*Stored data*

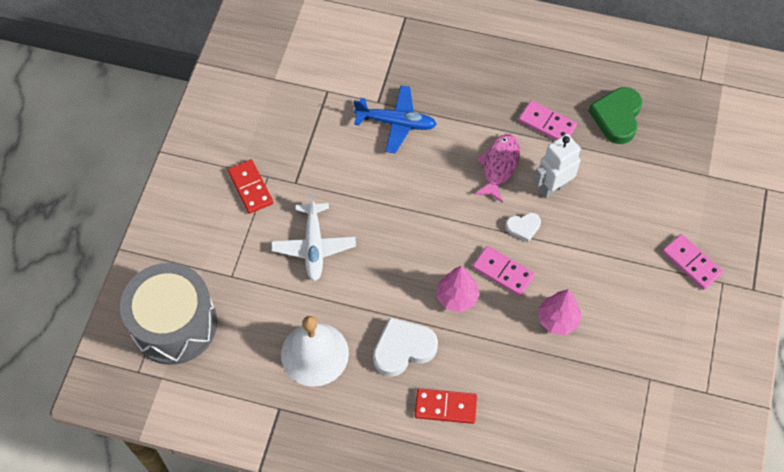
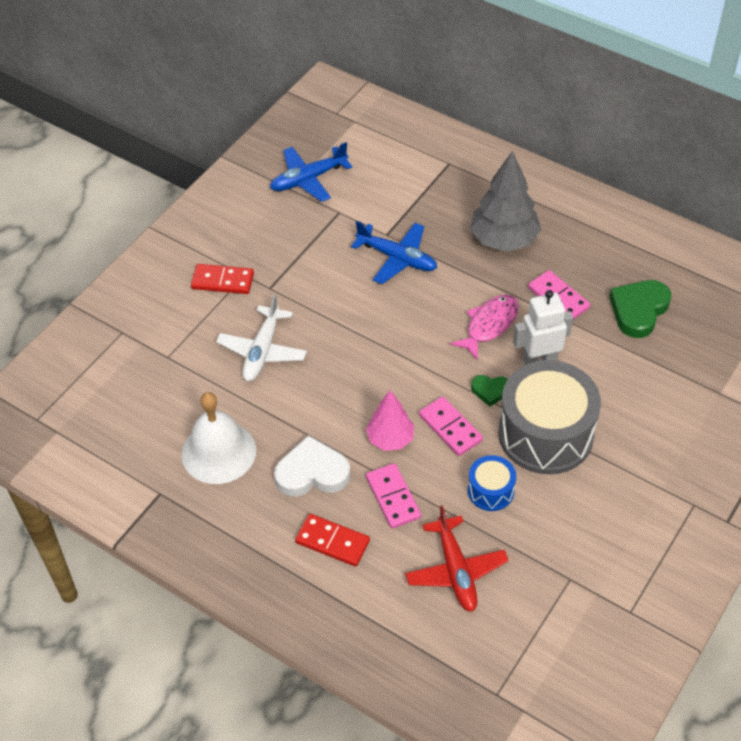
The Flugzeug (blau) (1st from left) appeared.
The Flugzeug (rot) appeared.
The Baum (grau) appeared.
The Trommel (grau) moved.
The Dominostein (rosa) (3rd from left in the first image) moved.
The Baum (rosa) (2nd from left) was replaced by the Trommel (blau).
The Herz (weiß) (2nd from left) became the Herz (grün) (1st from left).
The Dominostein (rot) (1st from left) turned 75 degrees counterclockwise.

*What you have to do*
What's needed is a word-for-word copy of the lines from the one holding "The Trommel (grau) moved." through the final line of the data.

*Answer below*
The Trommel (grau) moved.
The Dominostein (rosa) (3rd from left in the first image) moved.
The Baum (rosa) (2nd from left) was replaced by the Trommel (blau).
The Herz (weiß) (2nd from left) became the Herz (grün) (1st from left).
The Dominostein (rot) (1st from left) turned 75 degrees counterclockwise.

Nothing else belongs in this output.